> _Information shown_
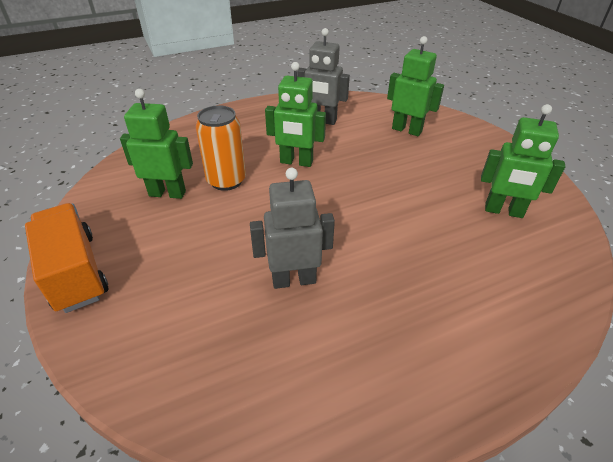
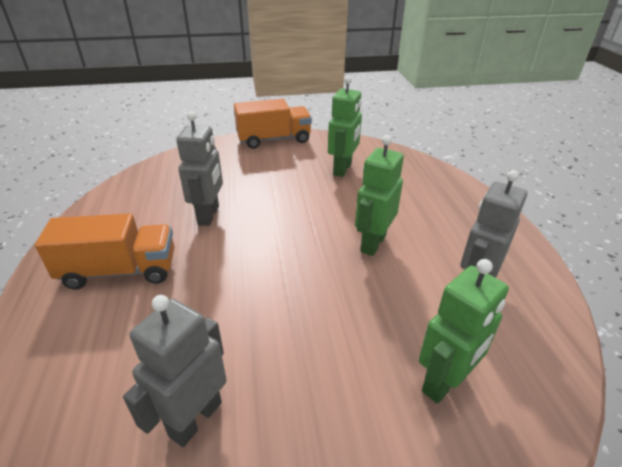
camera: 105 degrees right, 5 degrees down
(226, 181) = (351, 197): orange can -> none
(420, 319) = (120, 271): none -> orange truck
(503, 211) = (195, 418): green robot -> grey robot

> _Assignment_
What is the number of lines in the data above that include the word "orange"? Answer with that number only.

> _Worked solution_
2